- **RECORDED DATA**
════
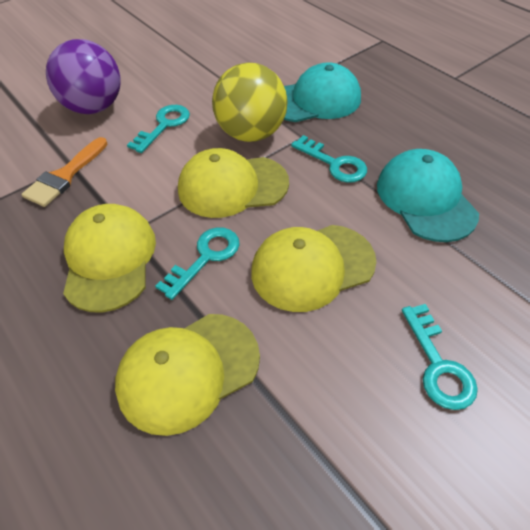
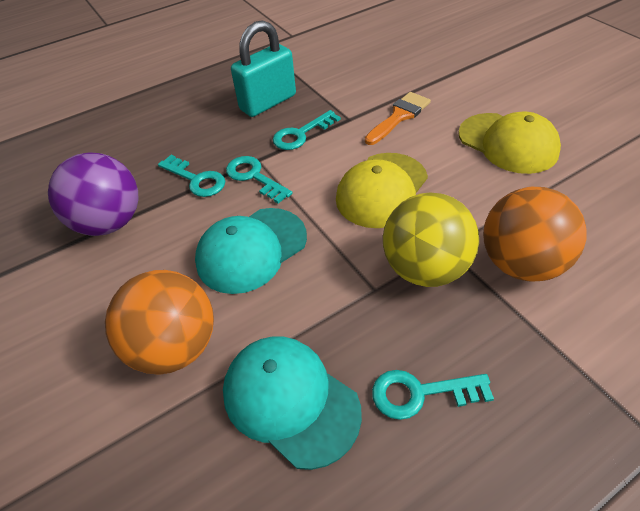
orange ball: 0 -> 2
turquoise padlock: 0 -> 1
yellow cap: 4 -> 2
════
- **WHAT YOU WILL DO**
Pictures are to be excluded; all other material must be transcribed exactly.

- **EXERCISE ANSWER**
orange ball: 0 -> 2
turquoise padlock: 0 -> 1
yellow cap: 4 -> 2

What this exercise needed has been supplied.